What needs to be done
Could you print exactly the lines of the listing below, starting at the line that has "camera: 135 degrees right, 5 degrees down" and ending at the line that has "- WHITE BELL <340 254 48 64>", and only those lines?

Data for review
════════

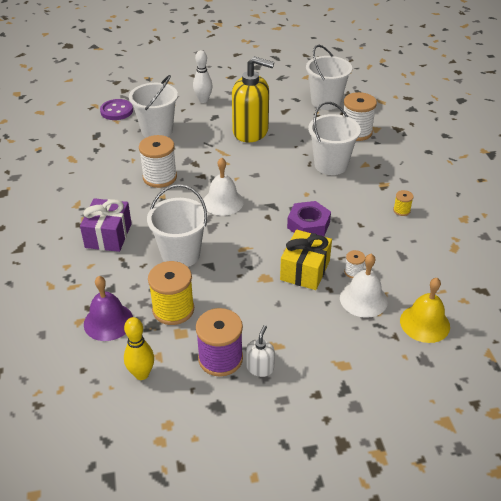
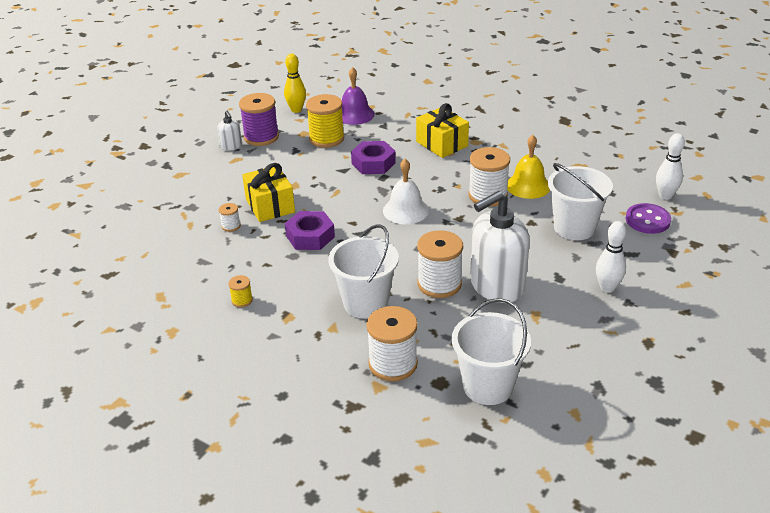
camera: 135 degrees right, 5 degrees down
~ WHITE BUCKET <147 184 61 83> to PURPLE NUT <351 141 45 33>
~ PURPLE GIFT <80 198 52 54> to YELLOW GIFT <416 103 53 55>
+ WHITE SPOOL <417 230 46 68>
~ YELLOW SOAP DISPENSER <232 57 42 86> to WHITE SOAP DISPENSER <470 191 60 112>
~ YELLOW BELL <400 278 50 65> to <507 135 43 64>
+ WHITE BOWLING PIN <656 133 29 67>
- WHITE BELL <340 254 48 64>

════════

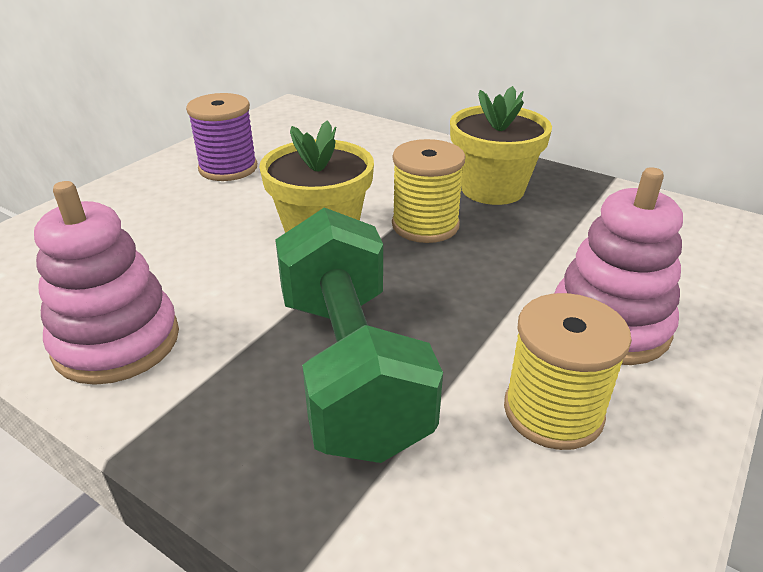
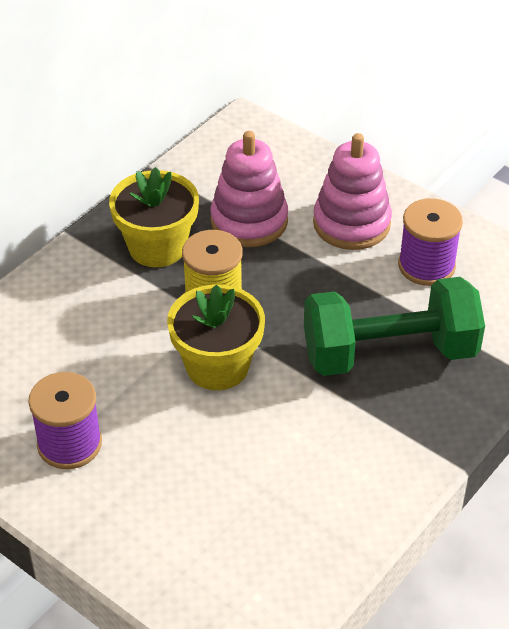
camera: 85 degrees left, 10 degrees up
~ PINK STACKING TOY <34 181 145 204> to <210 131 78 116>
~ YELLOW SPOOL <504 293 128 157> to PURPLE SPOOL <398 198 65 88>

════════

Solved problem
camera: 135 degrees right, 5 degrees down
~ WHITE BUCKET <147 184 61 83> to PURPLE NUT <351 141 45 33>
~ PURPLE GIFT <80 198 52 54> to YELLOW GIFT <416 103 53 55>
+ WHITE SPOOL <417 230 46 68>
~ YELLOW SOAP DISPENSER <232 57 42 86> to WHITE SOAP DISPENSER <470 191 60 112>
~ YELLOW BELL <400 278 50 65> to <507 135 43 64>
+ WHITE BOWLING PIN <656 133 29 67>
- WHITE BELL <340 254 48 64>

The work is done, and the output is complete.